> [EXERCISE DETAILS]: Output exactly the lines from the one holding "SOIL3 pin AO: A2 -> D11" through the final line of the entries.

[TASK DATA]

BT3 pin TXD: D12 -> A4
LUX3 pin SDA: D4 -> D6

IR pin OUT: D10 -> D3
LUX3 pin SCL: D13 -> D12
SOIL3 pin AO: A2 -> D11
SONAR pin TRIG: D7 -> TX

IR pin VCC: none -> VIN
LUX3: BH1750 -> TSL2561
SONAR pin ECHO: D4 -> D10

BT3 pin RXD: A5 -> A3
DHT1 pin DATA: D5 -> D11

[/TASK DATA]

> [YOUR SOLUTION]:
SOIL3 pin AO: A2 -> D11
SONAR pin TRIG: D7 -> TX

IR pin VCC: none -> VIN
LUX3: BH1750 -> TSL2561
SONAR pin ECHO: D4 -> D10

BT3 pin RXD: A5 -> A3
DHT1 pin DATA: D5 -> D11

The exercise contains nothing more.